● **RECORDS SUPPLIED**:
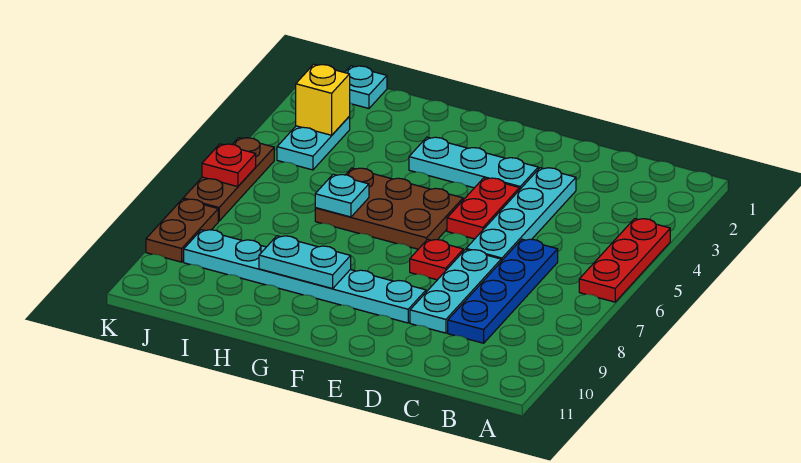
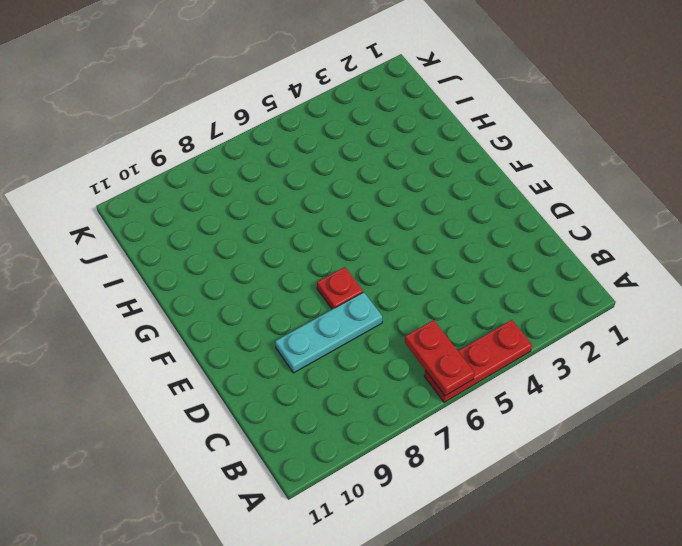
red plate A6:B6 level 2 -> red plate E4:E5 level 1
none -> blue plate C6:C9 level 1
none -> cyan plate D3:D6 level 1
none -> cyan plate E3:G3 level 1

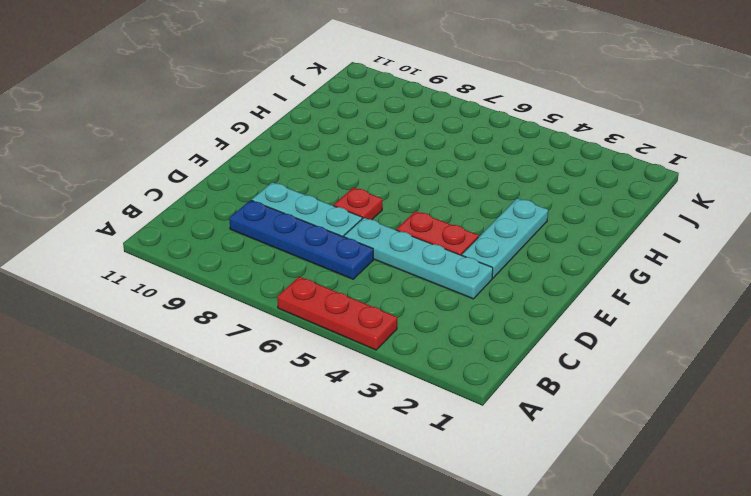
none -> cyan plate E9:J9 level 1
none -> brown plate F5:H6 level 1
none -> cyan plate J1 level 1

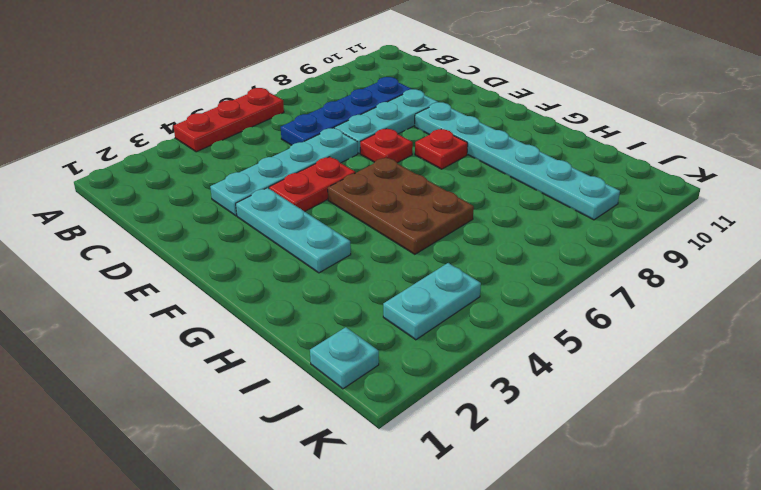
red plate F8 level 1 -> red plate K6 level 2
none -> brown plate K5:K7 level 1
none -> brown plate K8:K9 level 1
none -> cyan plate G9:H9 level 2

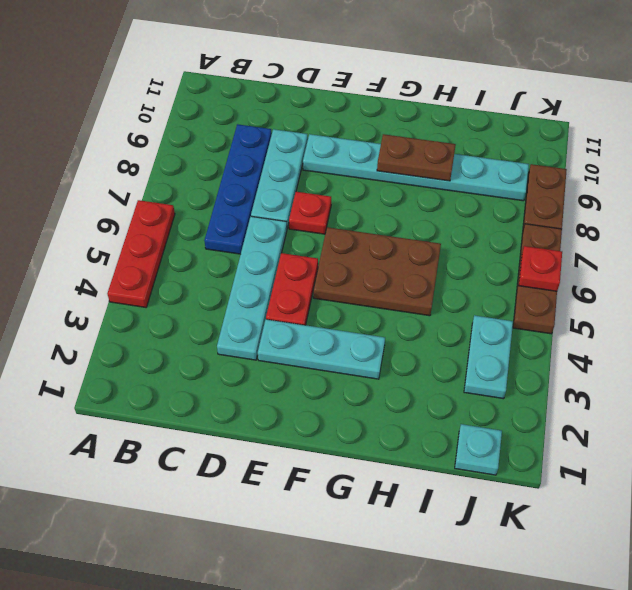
brown plate G9:H9 level 2 -> cyan plate G9:H9 level 2
none -> cyan plate H6 level 2
none -> yellow brick J3 level 2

● **DIRECTIONS FOR THIS TASK**: In the copy, omit the pictures and reproduce every entry exactly.

● **REPLY**:
red plate A6:B6 level 2 -> red plate E4:E5 level 1
none -> blue plate C6:C9 level 1
none -> cyan plate D3:D6 level 1
none -> cyan plate E3:G3 level 1

none -> cyan plate E9:J9 level 1
none -> brown plate F5:H6 level 1
none -> cyan plate J1 level 1

red plate F8 level 1 -> red plate K6 level 2
none -> brown plate K5:K7 level 1
none -> brown plate K8:K9 level 1
none -> cyan plate G9:H9 level 2

brown plate G9:H9 level 2 -> cyan plate G9:H9 level 2
none -> cyan plate H6 level 2
none -> yellow brick J3 level 2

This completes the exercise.